**PROBLEM TO SOLVE**
Rewrite the lines of the listing, changing every "none" to "no time" and keeping everything else the same. Leave the pictures out of your answer.

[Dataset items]
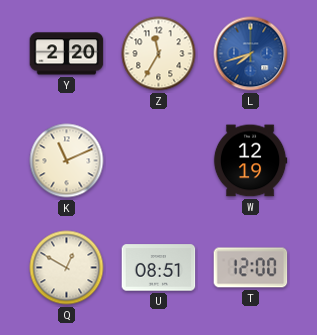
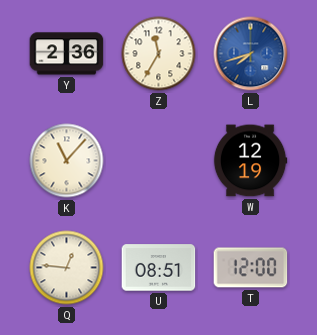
Y: 2:20 -> 2:36
K: 11:11 -> 11:07
Q: 12:50 -> 12:46
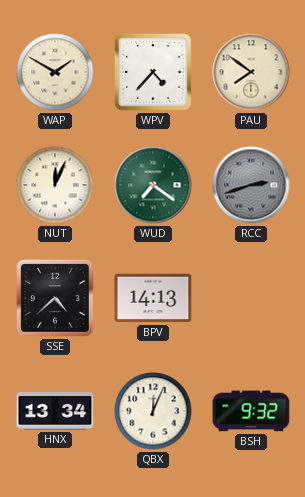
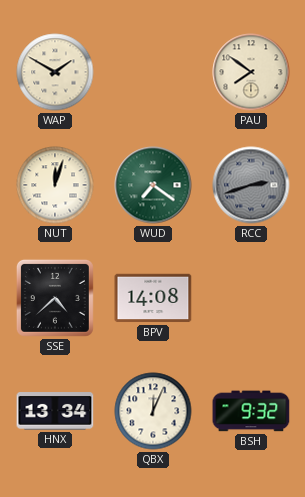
WPV: 4:37 -> none
NUT: 12:04 -> 12:03
BPV: 14:13 -> 14:08
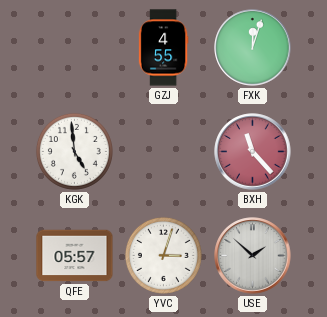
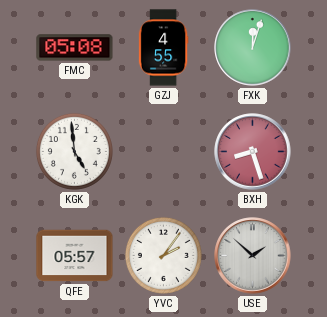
FMC: none -> 05:08
BXH: 11:23 -> 8:27
YVC: 3:03 -> 2:06
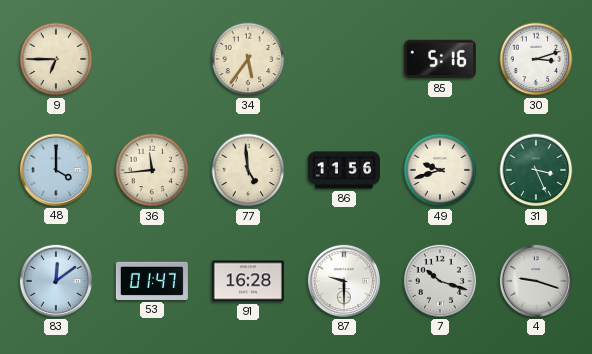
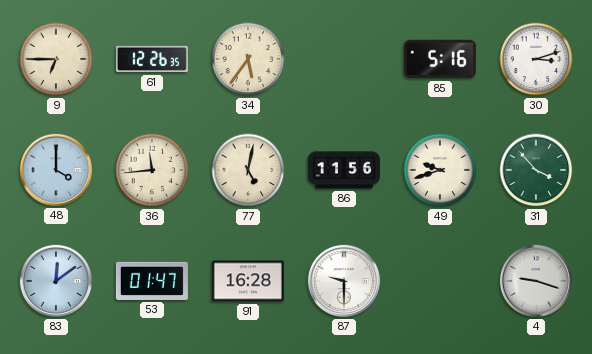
61: none -> 12:26
77: 4:59 -> 5:02
31: 3:26 -> 3:53
7: 10:18 -> none
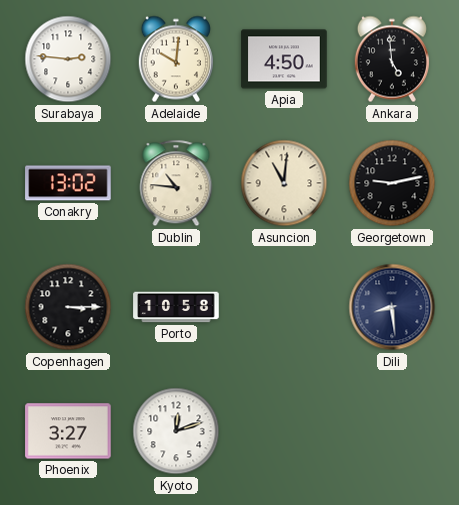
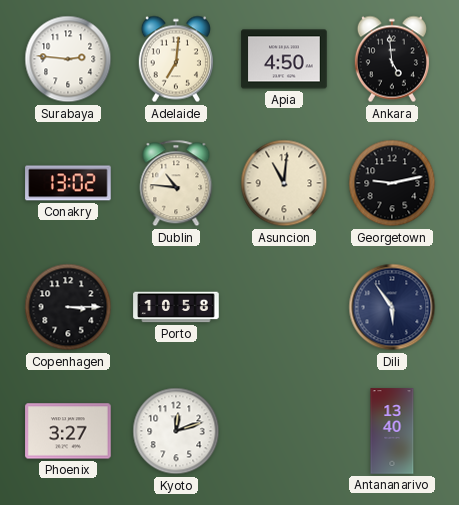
Adelaide: 10:01 -> 7:01
Dili: 8:29 -> 5:54
Antananarivo: none -> 13:40
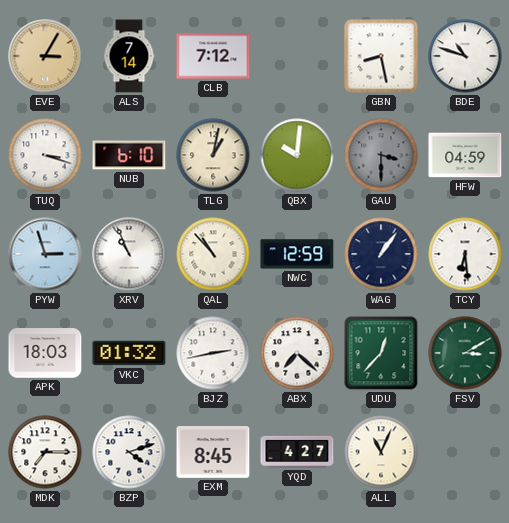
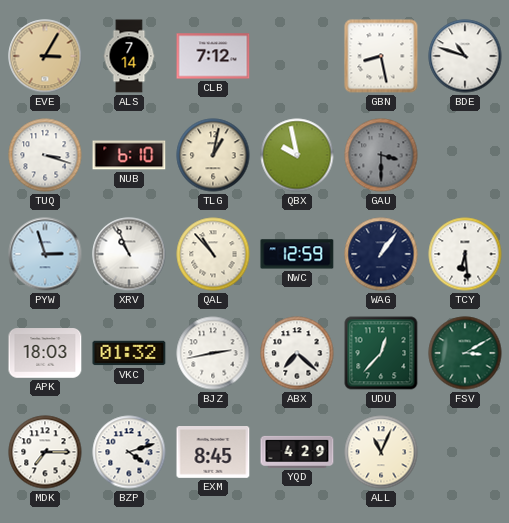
QBX: 10:01 -> 9:58
HFW: 04:59 -> none
YQD: 4:27 -> 4:29
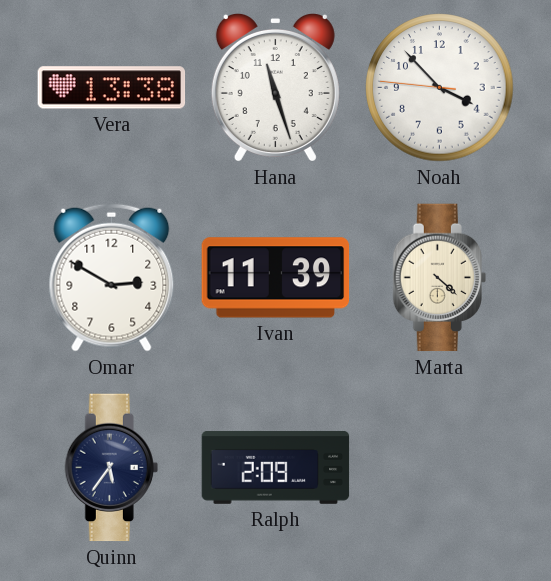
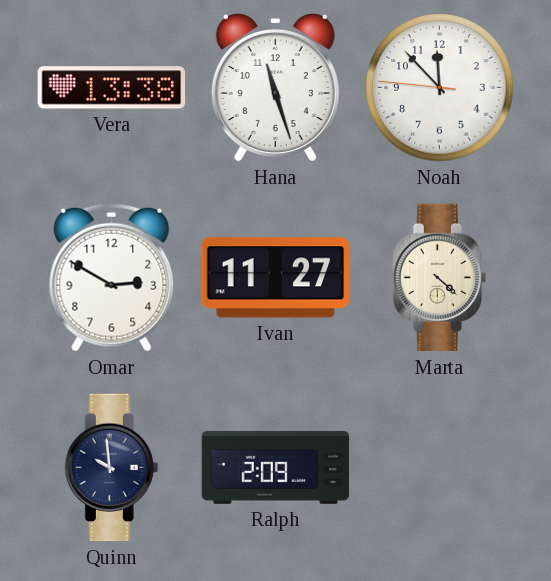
Noah: 3:52 -> 11:52
Ivan: 11:39 -> 11:27
Quinn: 5:36 -> 9:59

**ANSWER FOR THE TASK**
Y: 2:20 -> 2:36
K: 11:11 -> 11:07
Q: 12:50 -> 12:46
WPV: 4:37 -> no time
NUT: 12:04 -> 12:03
BPV: 14:13 -> 14:08
FMC: no time -> 05:08
BXH: 11:23 -> 8:27
YVC: 3:03 -> 2:06
61: no time -> 12:26
77: 4:59 -> 5:02
31: 3:26 -> 3:53
7: 10:18 -> no time
Adelaide: 10:01 -> 7:01
Dili: 8:29 -> 5:54
Antananarivo: no time -> 13:40
QBX: 10:01 -> 9:58
HFW: 04:59 -> no time
YQD: 4:27 -> 4:29
Noah: 3:52 -> 11:52
Ivan: 11:39 -> 11:27
Quinn: 5:36 -> 9:59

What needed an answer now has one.